> _Exercise objective_
Copy out exactly the lines below that run from the one holding "KEYS3 pin K1: D6 -> A0" to the one holding "TOF3 pin SDA: D4 -> D8", keeping both of those lines and no others.

> _Change detection outputs_
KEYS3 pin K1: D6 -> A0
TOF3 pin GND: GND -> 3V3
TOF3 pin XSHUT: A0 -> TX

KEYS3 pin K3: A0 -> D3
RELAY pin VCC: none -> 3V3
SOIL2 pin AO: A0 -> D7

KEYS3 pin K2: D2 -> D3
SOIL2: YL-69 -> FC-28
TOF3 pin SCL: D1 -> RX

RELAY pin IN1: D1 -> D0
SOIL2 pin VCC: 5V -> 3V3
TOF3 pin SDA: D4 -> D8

--

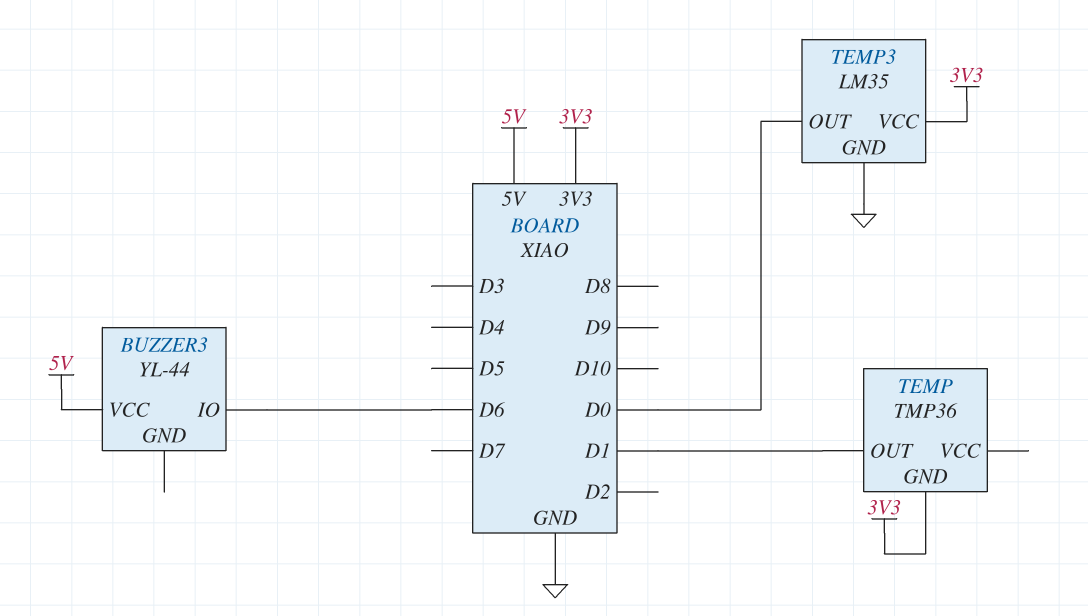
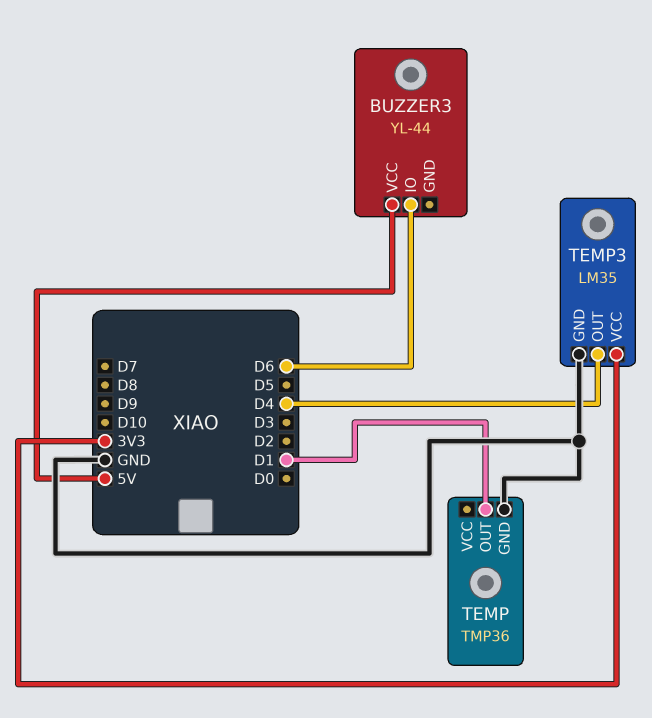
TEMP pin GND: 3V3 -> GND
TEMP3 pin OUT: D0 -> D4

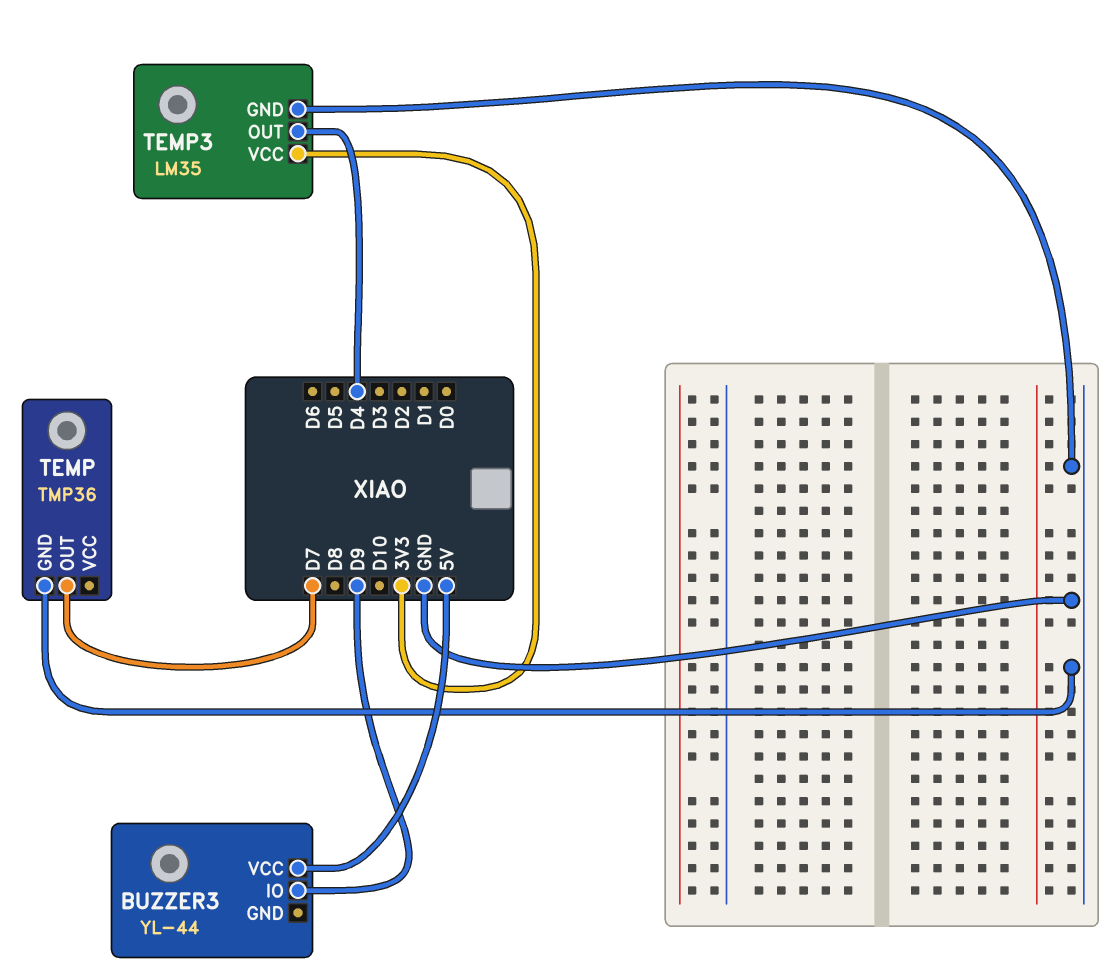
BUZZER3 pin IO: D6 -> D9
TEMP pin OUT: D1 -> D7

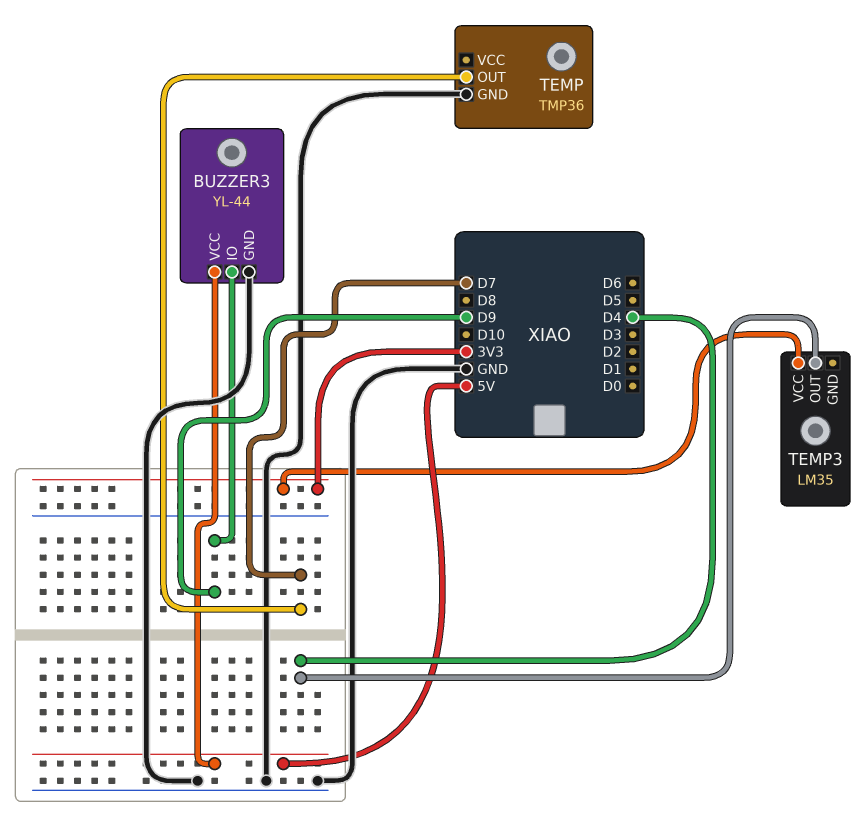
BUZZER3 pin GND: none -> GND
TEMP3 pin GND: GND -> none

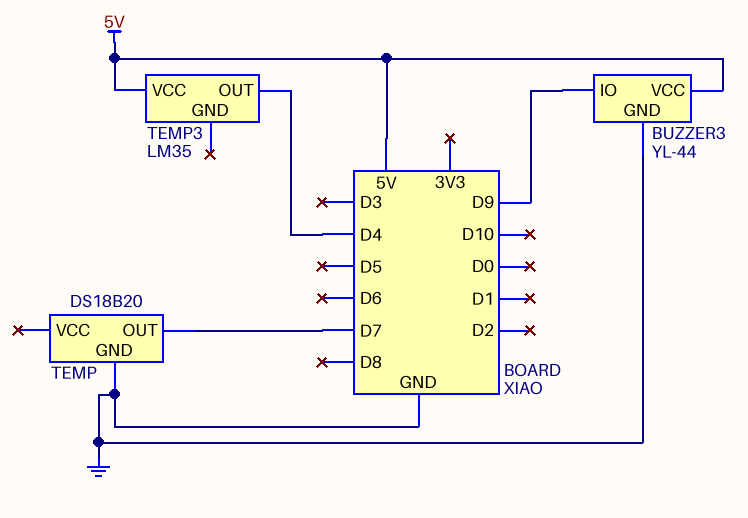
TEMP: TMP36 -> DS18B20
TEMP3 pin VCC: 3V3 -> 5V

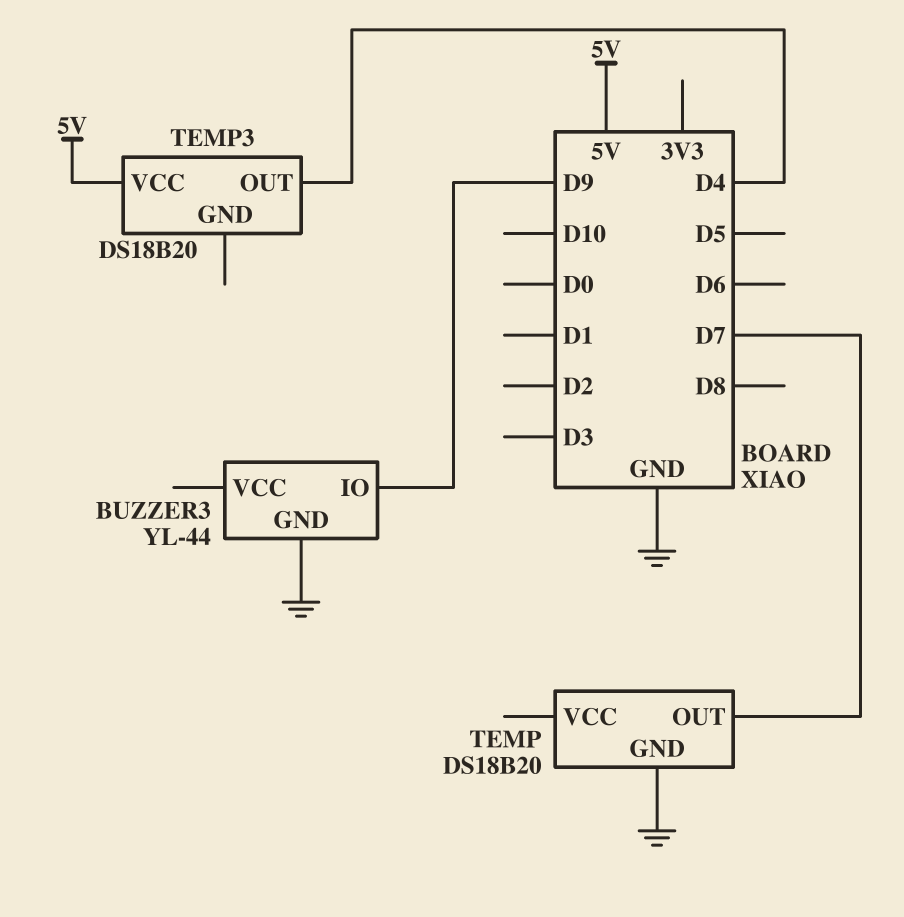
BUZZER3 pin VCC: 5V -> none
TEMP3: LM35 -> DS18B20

> _Written solution_
KEYS3 pin K1: D6 -> A0
TOF3 pin GND: GND -> 3V3
TOF3 pin XSHUT: A0 -> TX

KEYS3 pin K3: A0 -> D3
RELAY pin VCC: none -> 3V3
SOIL2 pin AO: A0 -> D7

KEYS3 pin K2: D2 -> D3
SOIL2: YL-69 -> FC-28
TOF3 pin SCL: D1 -> RX

RELAY pin IN1: D1 -> D0
SOIL2 pin VCC: 5V -> 3V3
TOF3 pin SDA: D4 -> D8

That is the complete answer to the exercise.